TASK TO COMPLETE =>
Exactly the lines from the one holding "R207: 330 (NET5, NET19) -> 330 (NET6, NET19)" through the last line of the listing below must appear in the answer, and no pictures.
........
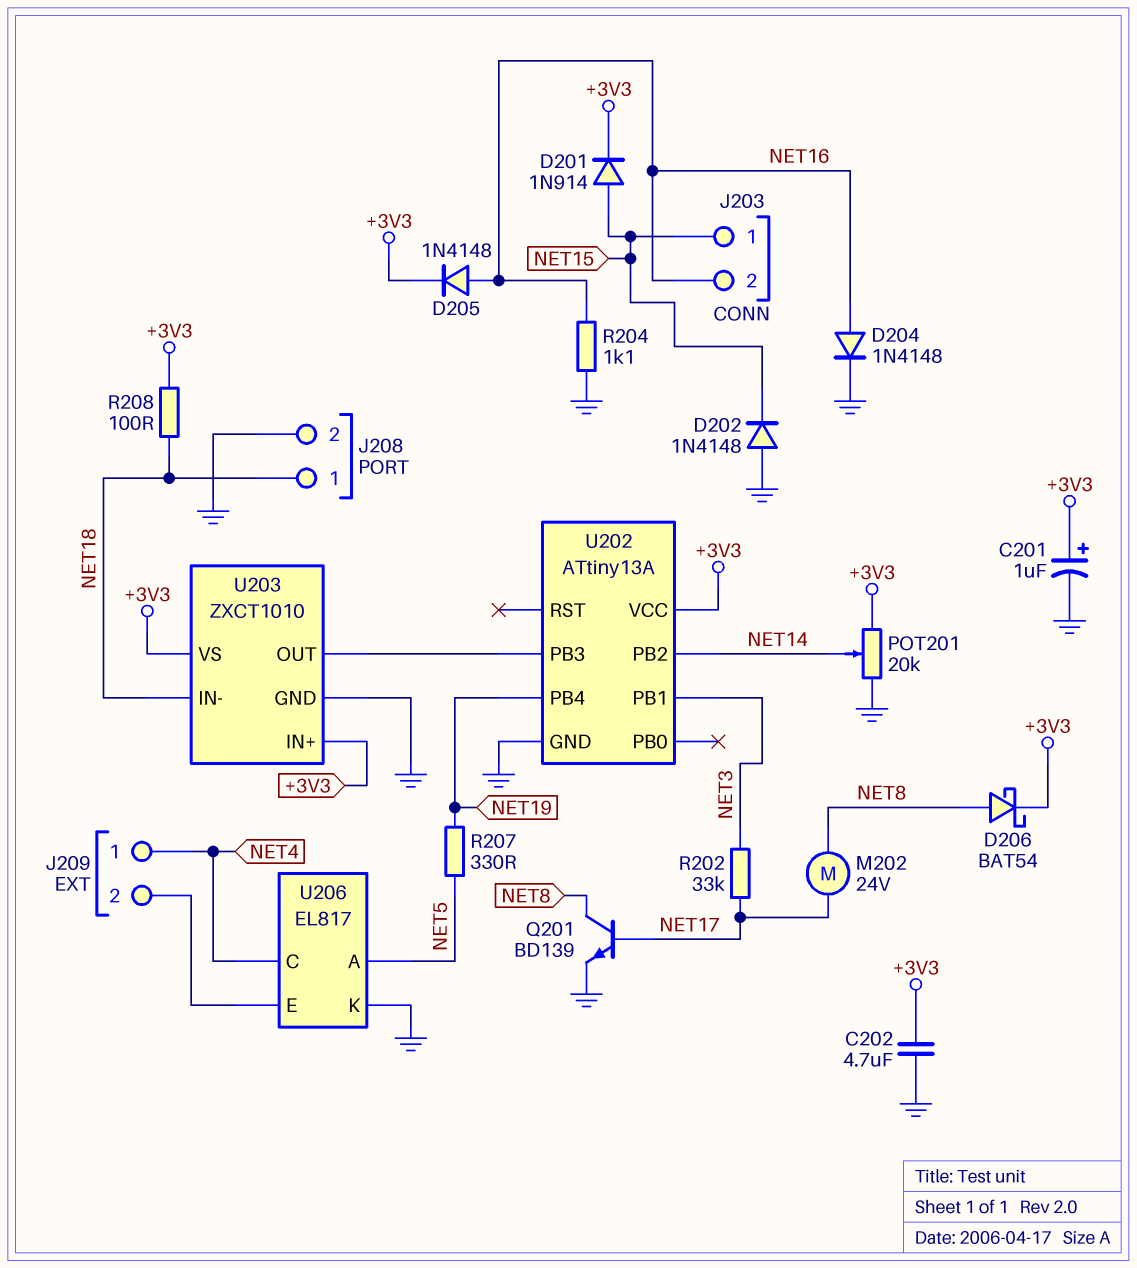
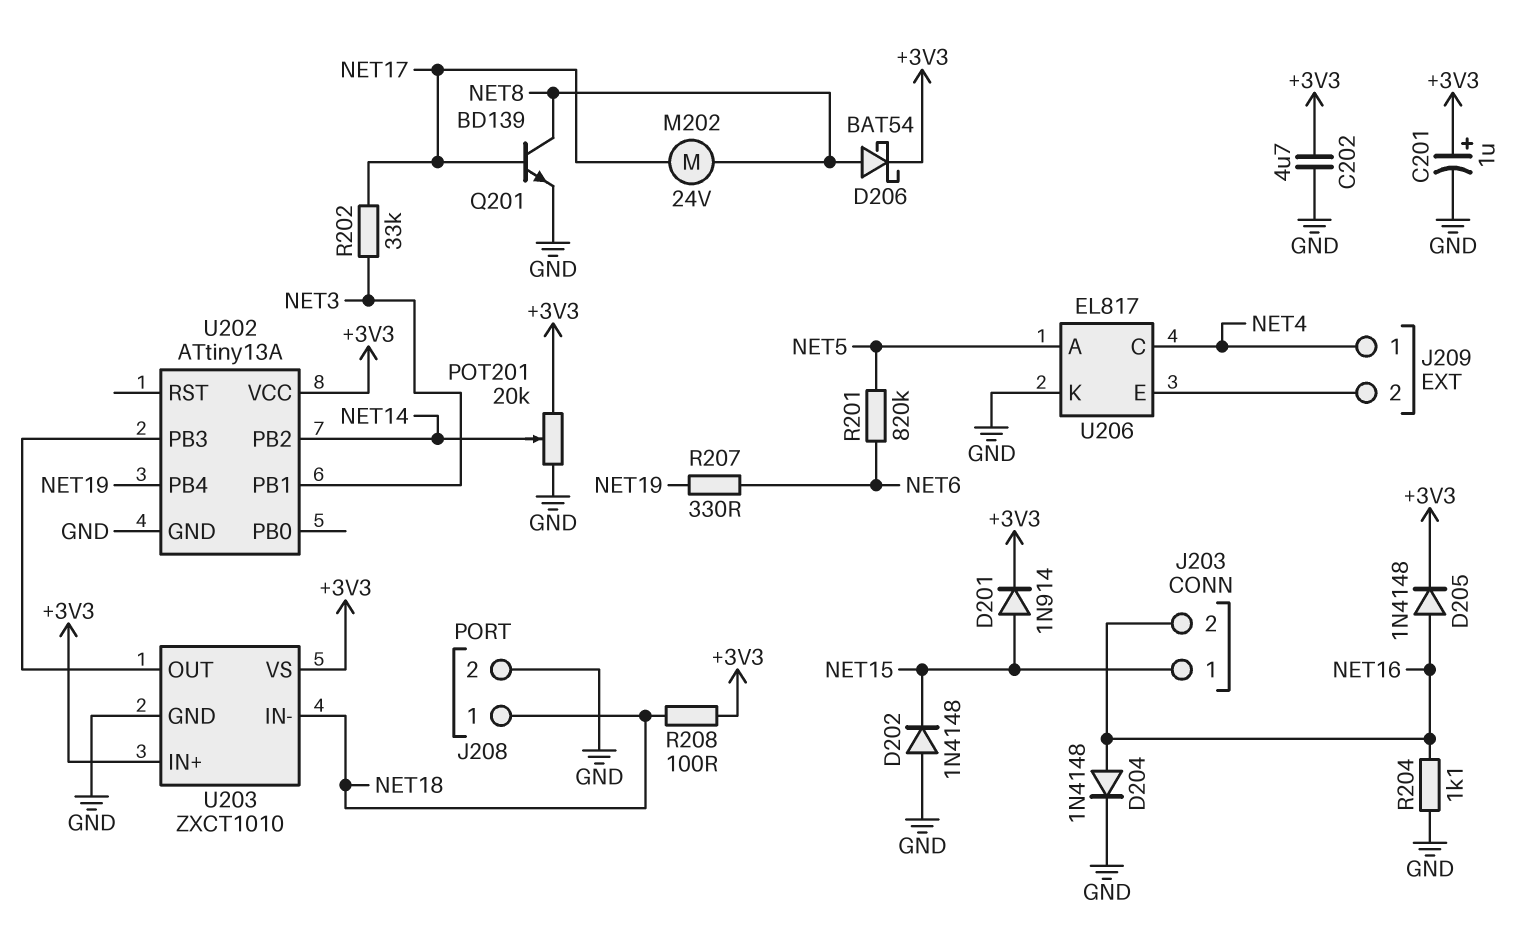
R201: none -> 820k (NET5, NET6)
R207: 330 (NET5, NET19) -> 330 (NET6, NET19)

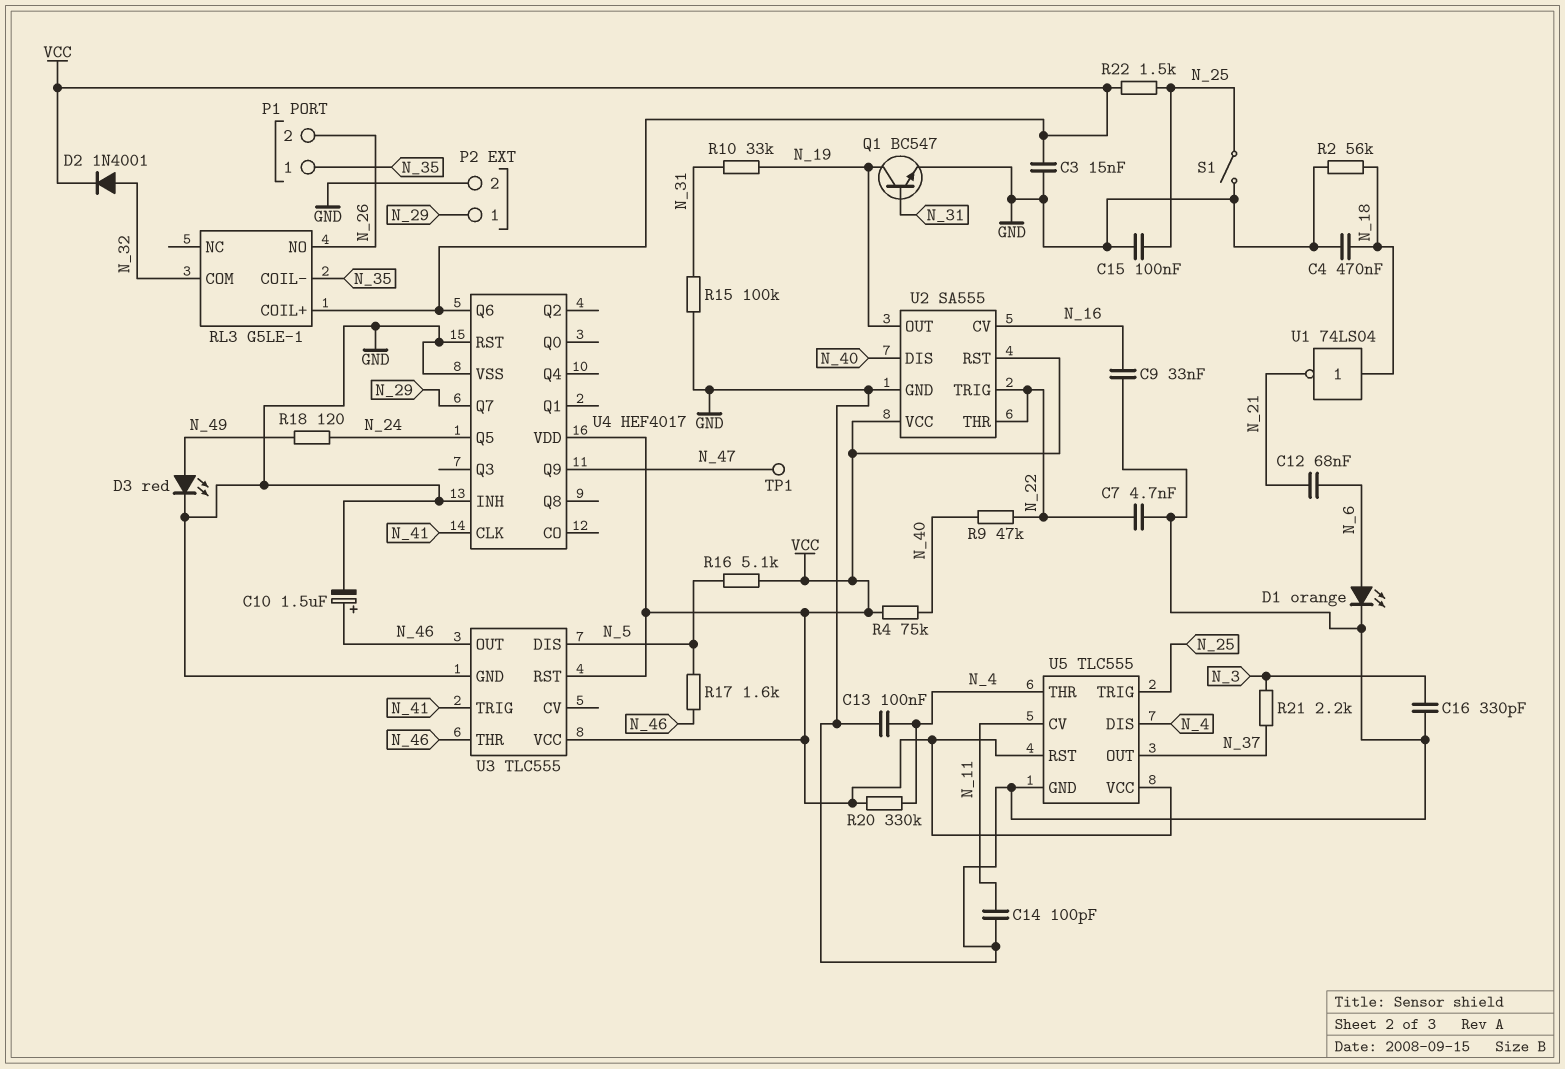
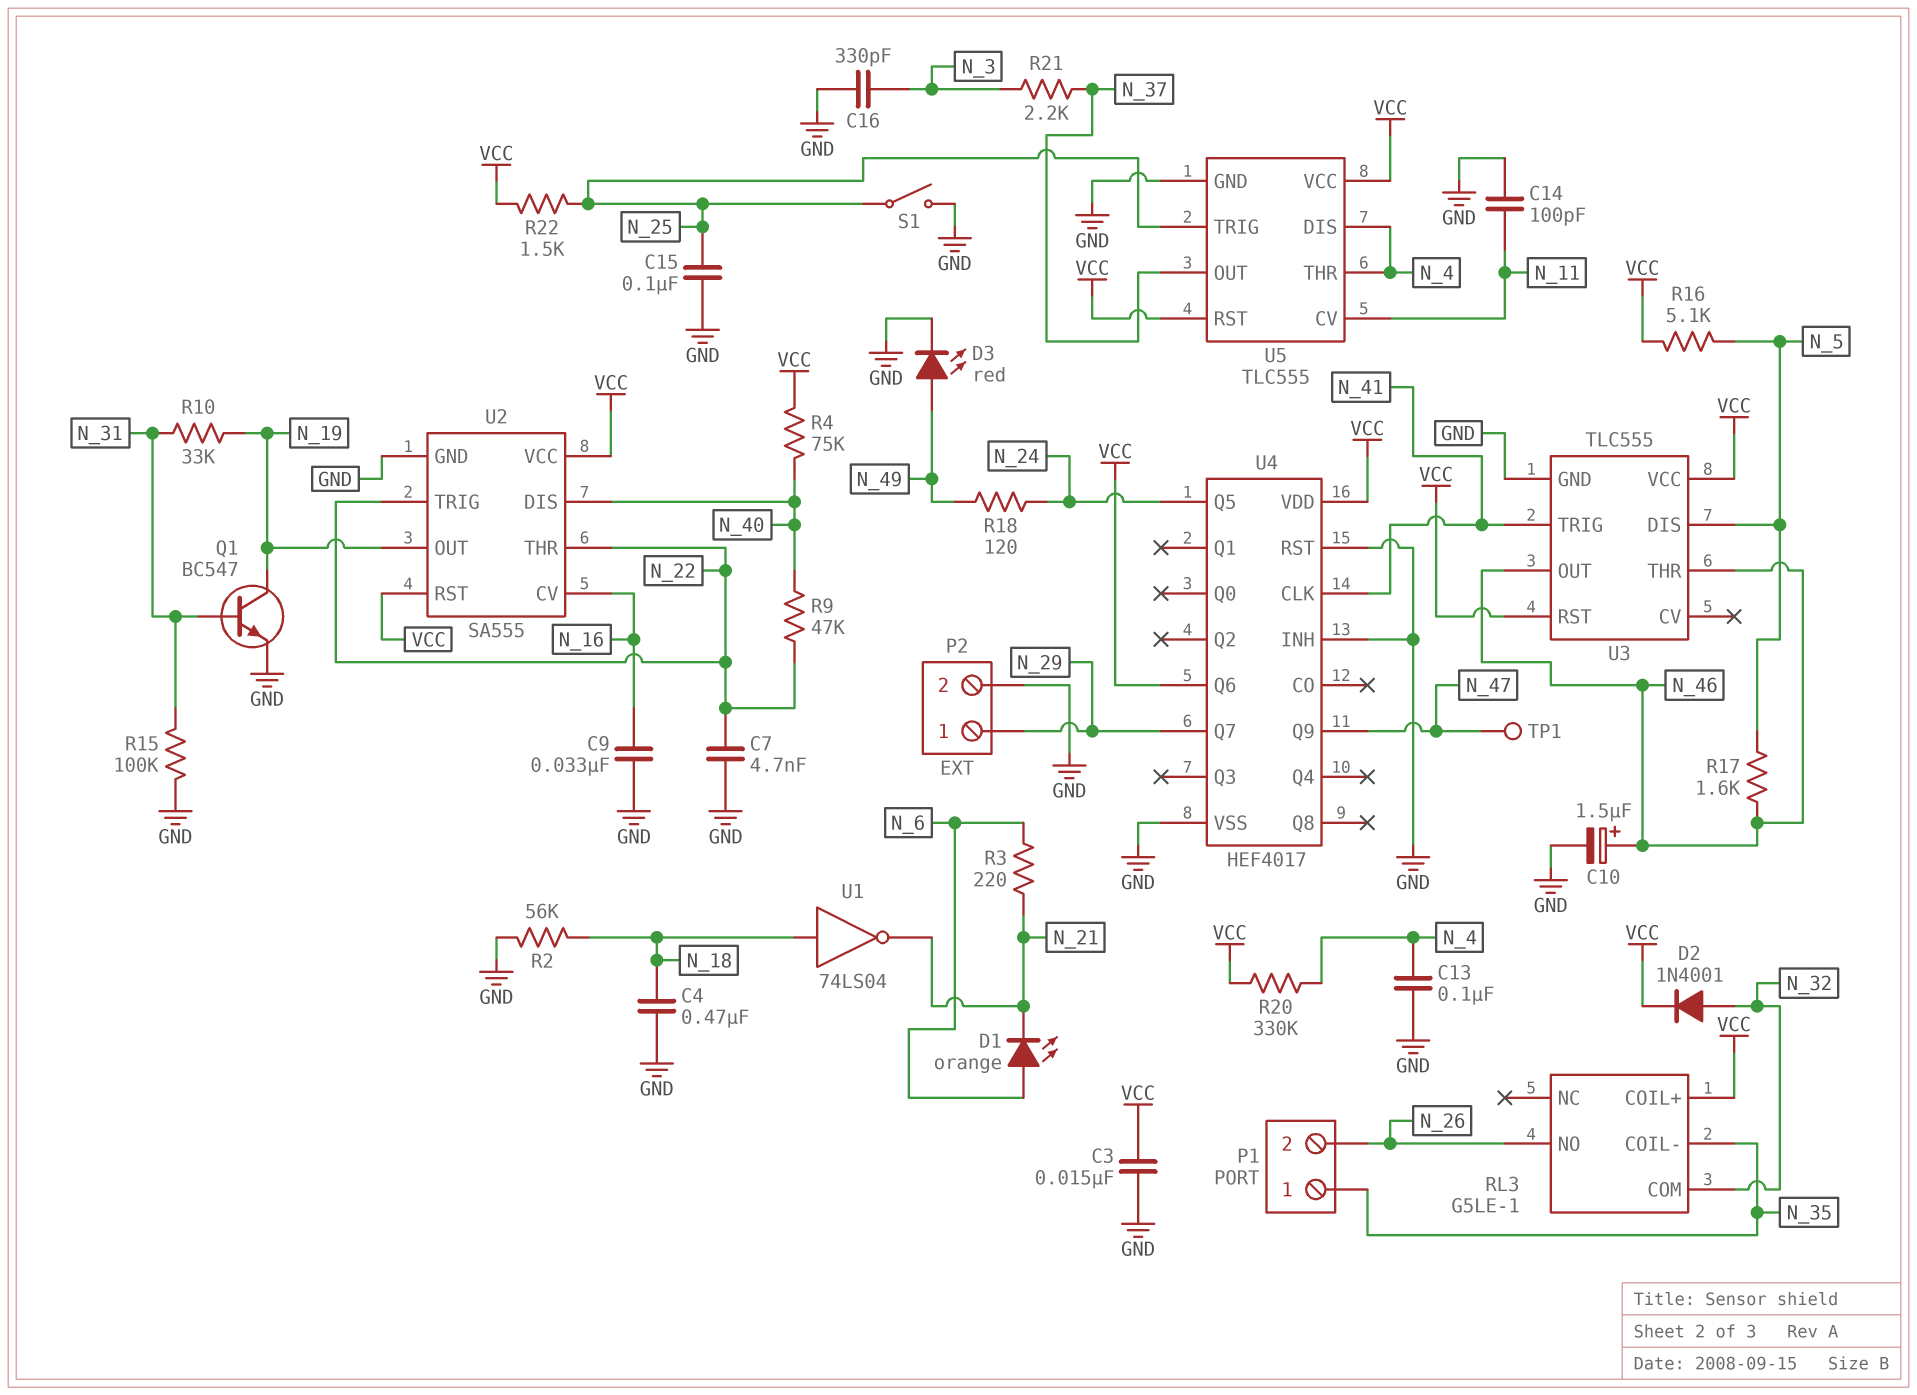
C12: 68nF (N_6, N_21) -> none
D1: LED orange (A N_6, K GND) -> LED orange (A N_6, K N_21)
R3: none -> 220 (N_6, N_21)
........
OUTPUT OF THE TASK =>
R207: 330 (NET5, NET19) -> 330 (NET6, NET19)

C12: 68nF (N_6, N_21) -> none
D1: LED orange (A N_6, K GND) -> LED orange (A N_6, K N_21)
R3: none -> 220 (N_6, N_21)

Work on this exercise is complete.